(What is needed): Pictures stay out; print the rest of the listing below exactly as it stands.

(Dataset excerpt):
☆ ☆ ☆

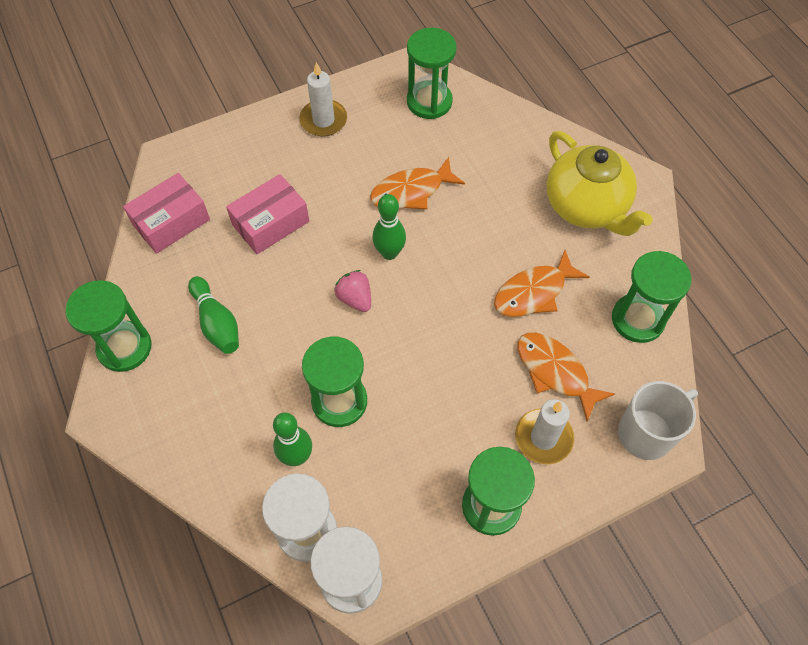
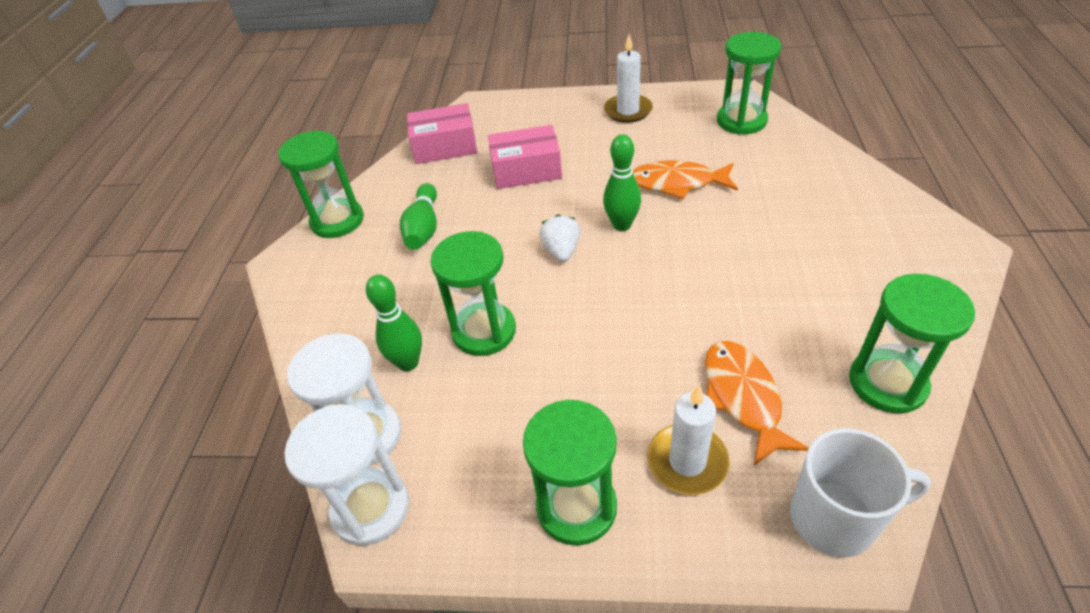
camera: 35 degrees right, 15 degrees down
(355, 298) = (561, 251): pink strawberry -> white strawberry
(534, 292) = (762, 309): orange fish -> none
(586, 207) = (875, 251): yellow teapot -> none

☆ ☆ ☆

(Expected answer):
camera: 35 degrees right, 15 degrees down
(355, 298) = (561, 251): pink strawberry -> white strawberry
(534, 292) = (762, 309): orange fish -> none
(586, 207) = (875, 251): yellow teapot -> none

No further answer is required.